**Work task**
Set the records down again exactly, apart from any pictures in them.

**Extracted material**
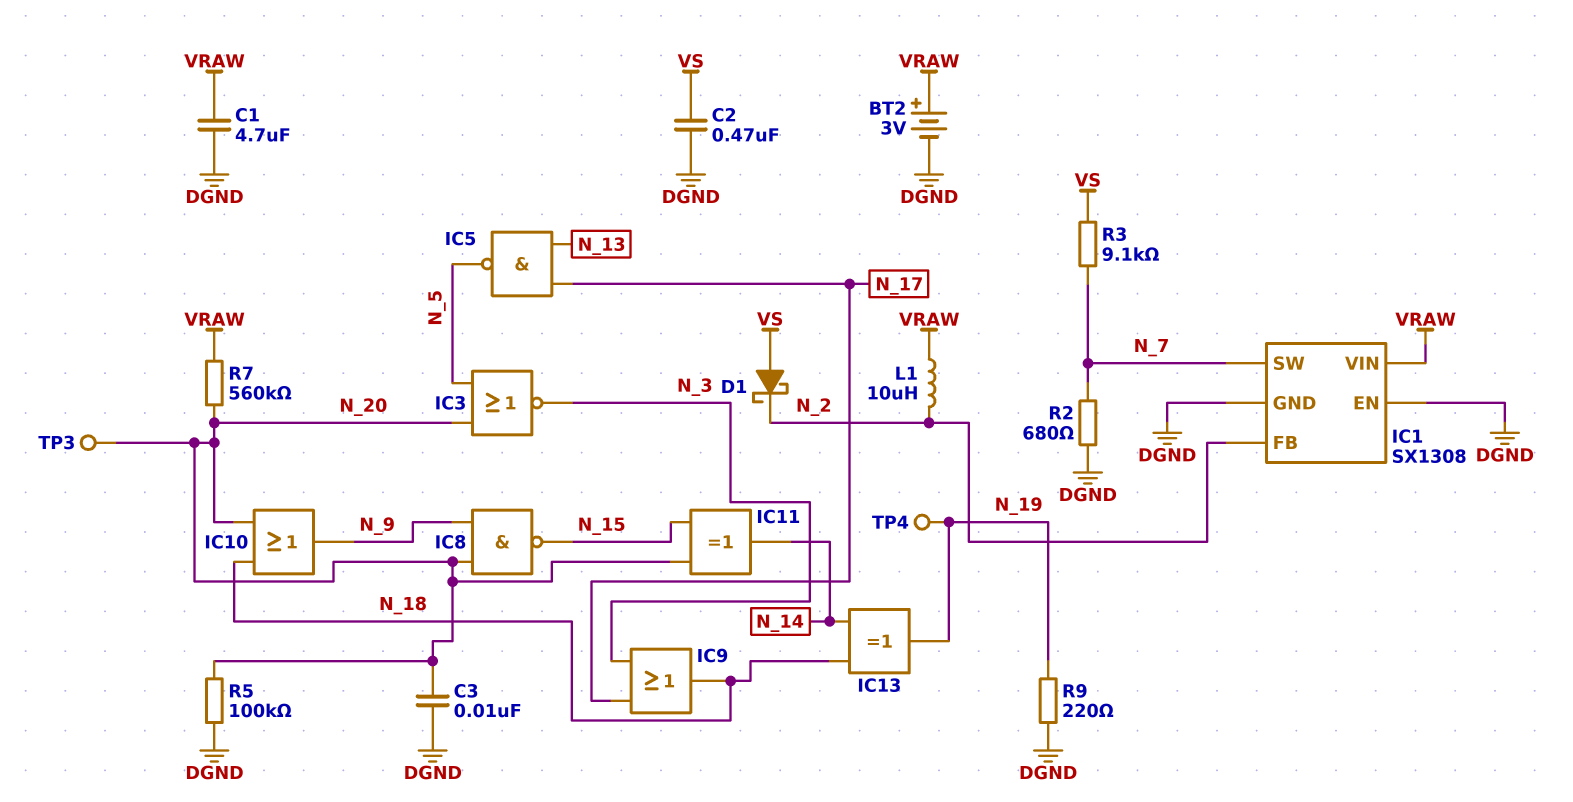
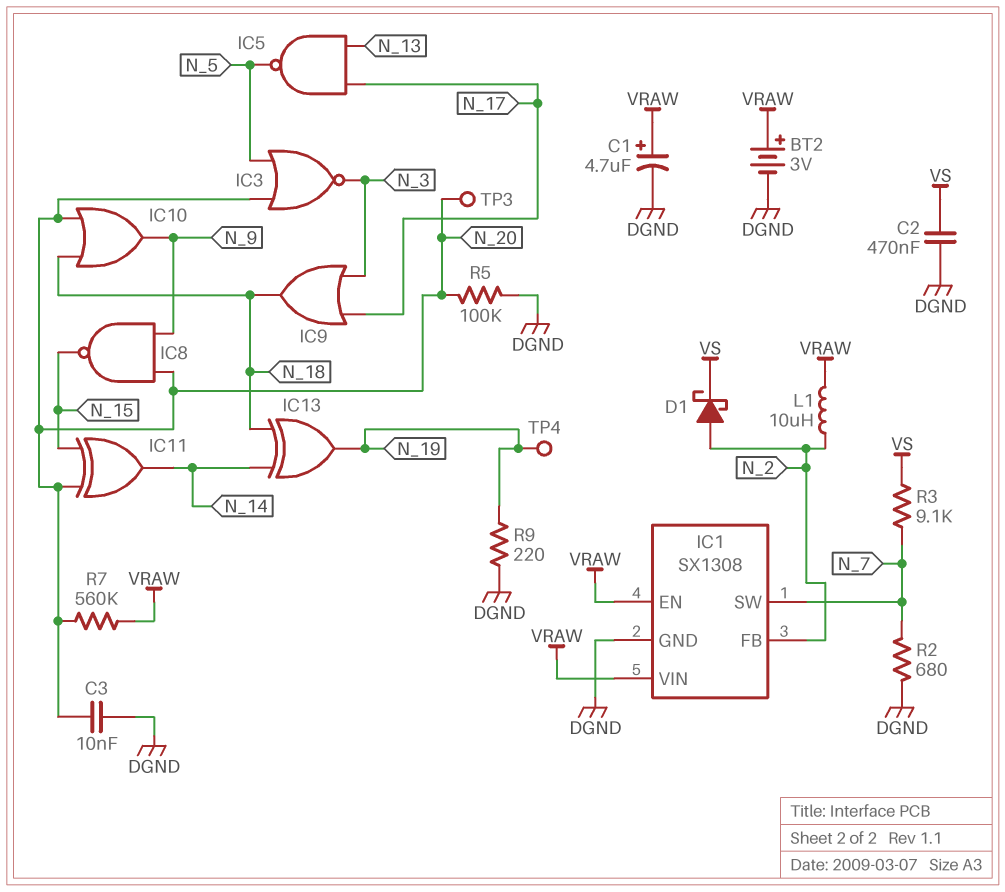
C1: 4.7uF (DGND, VRAW) -> 4.7uF (plus VRAW, minus DGND)
D1: schottky (A VS, K N_2) -> schottky (A N_2, K VS)
IC1 pin EN: DGND -> VRAW

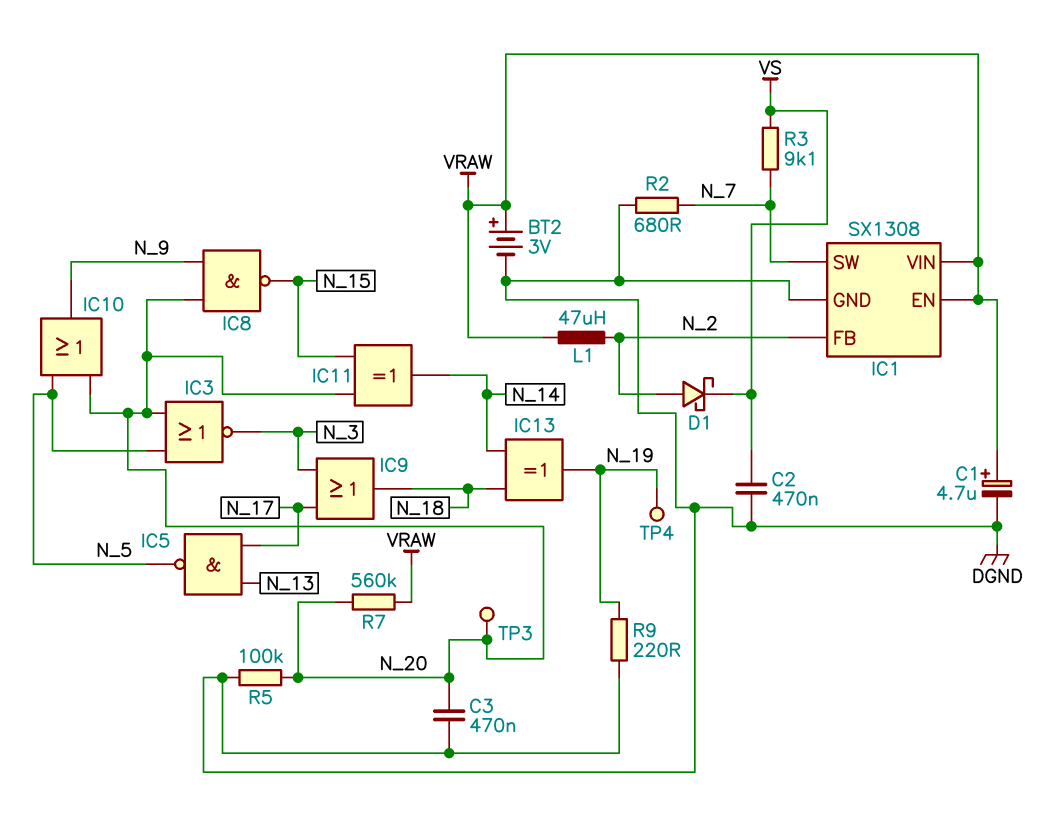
C3: 10nF (DGND, N_20) -> 470nF (DGND, N_20)
IC10: OR (in N_18, in N_20, out N_9) -> OR (in N_5, in N_20, out N_9)
L1: 10uH (N_2, VRAW) -> 47uH (N_2, VRAW)

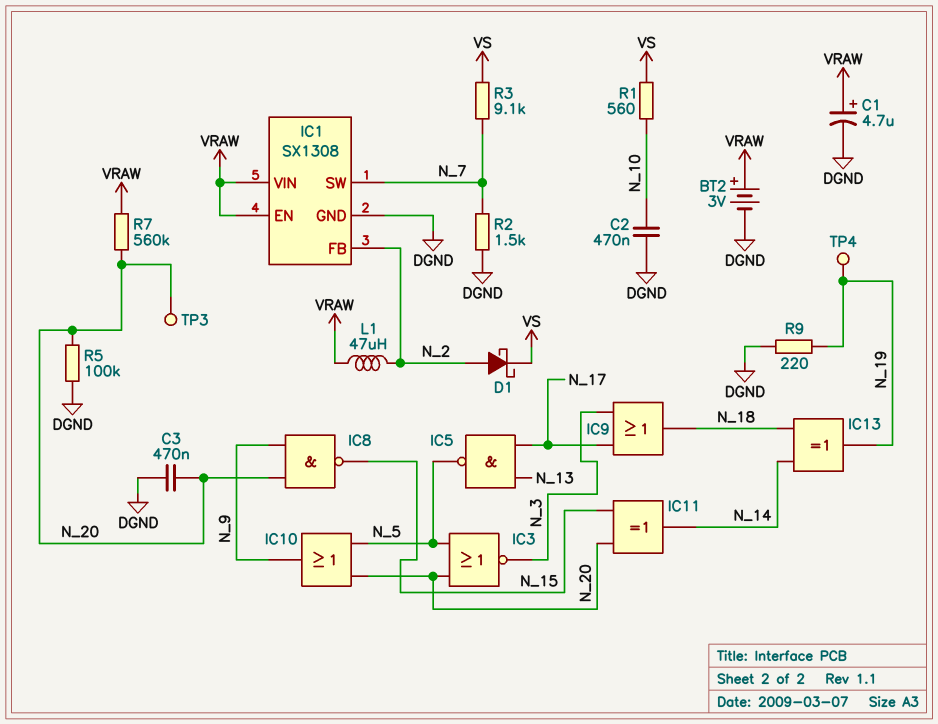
C2: 470nF (DGND, VS) -> 470nF (DGND, N_10)
R1: none -> 560 (N_10, VS)
R2: 680 (DGND, N_7) -> 1.5k (DGND, N_7)

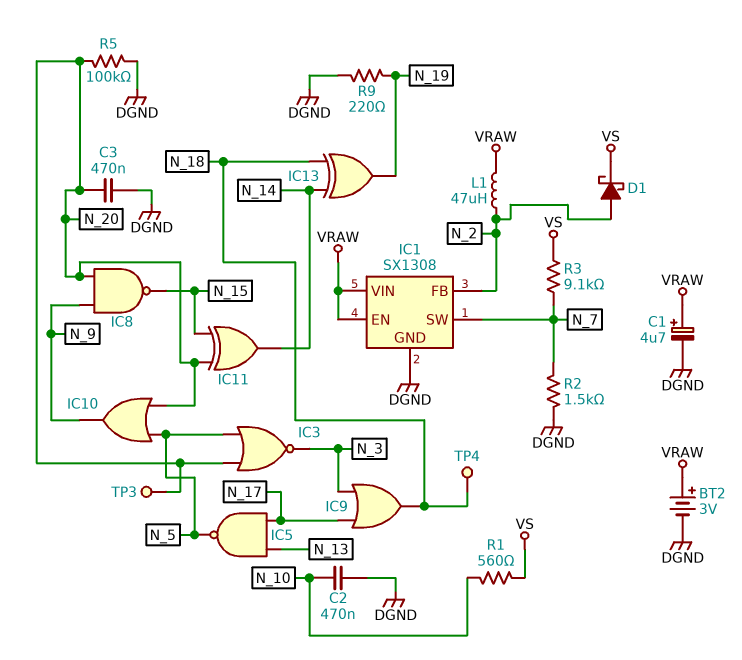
R7: 560k (N_20, VRAW) -> none
TP4: test point (N_19) -> test point (N_18)

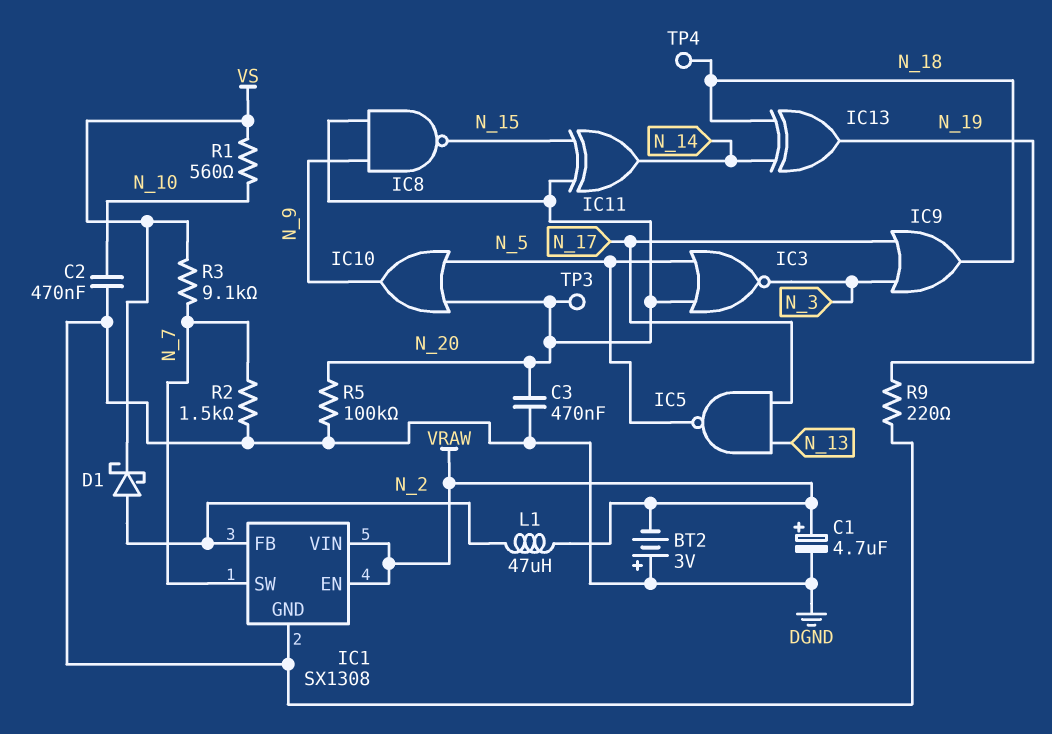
BT2: 3V (plus VRAW, minus DGND) -> 3V (plus DGND, minus VRAW)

**Task result**
C1: 4.7uF (DGND, VRAW) -> 4.7uF (plus VRAW, minus DGND)
D1: schottky (A VS, K N_2) -> schottky (A N_2, K VS)
IC1 pin EN: DGND -> VRAW

C3: 10nF (DGND, N_20) -> 470nF (DGND, N_20)
IC10: OR (in N_18, in N_20, out N_9) -> OR (in N_5, in N_20, out N_9)
L1: 10uH (N_2, VRAW) -> 47uH (N_2, VRAW)

C2: 470nF (DGND, VS) -> 470nF (DGND, N_10)
R1: none -> 560 (N_10, VS)
R2: 680 (DGND, N_7) -> 1.5k (DGND, N_7)

R7: 560k (N_20, VRAW) -> none
TP4: test point (N_19) -> test point (N_18)

BT2: 3V (plus VRAW, minus DGND) -> 3V (plus DGND, minus VRAW)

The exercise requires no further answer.